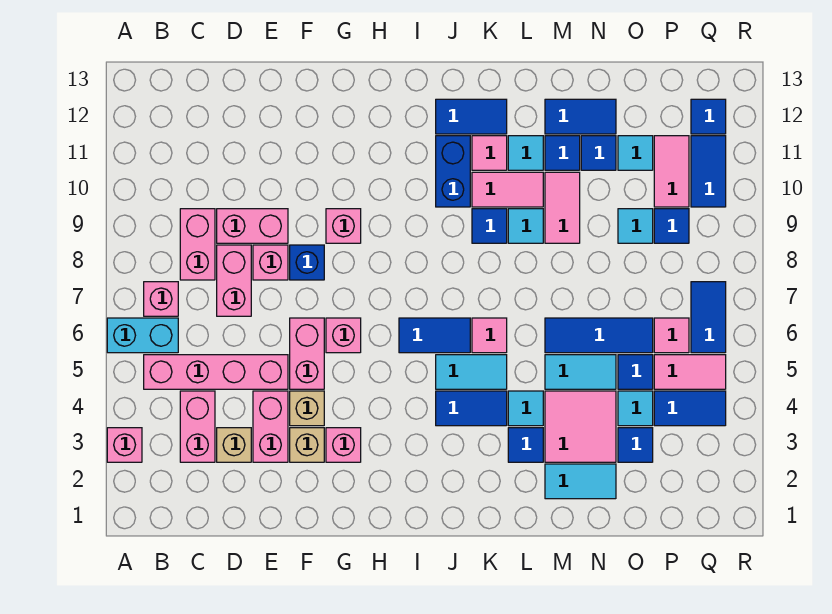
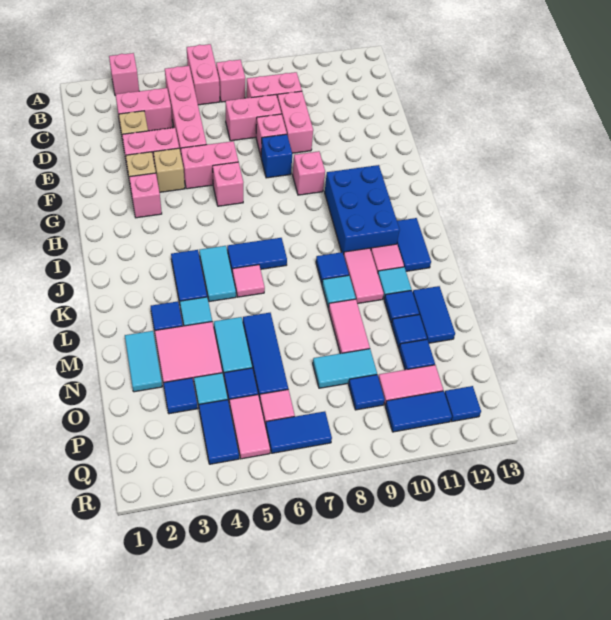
cyan brick A6:B6 level 1 -> pink brick A6:B6 level 1
blue tile I6:J6 level 1 -> blue tile J6:J7 level 1
blue brick J10:J11 level 1 -> blue brick H10:J11 level 1
pink tile M9:M10 level 1 -> pink tile M9:N9 level 1
cyan tile O9 level 1 -> cyan tile O8:O9 level 1
cyan tile O11 level 1 -> blue tile O11 level 1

• • • • • • •

Return the listing above word for word, with the pictures removed.

RESPONSE TO THE TASK.
cyan brick A6:B6 level 1 -> pink brick A6:B6 level 1
blue tile I6:J6 level 1 -> blue tile J6:J7 level 1
blue brick J10:J11 level 1 -> blue brick H10:J11 level 1
pink tile M9:M10 level 1 -> pink tile M9:N9 level 1
cyan tile O9 level 1 -> cyan tile O8:O9 level 1
cyan tile O11 level 1 -> blue tile O11 level 1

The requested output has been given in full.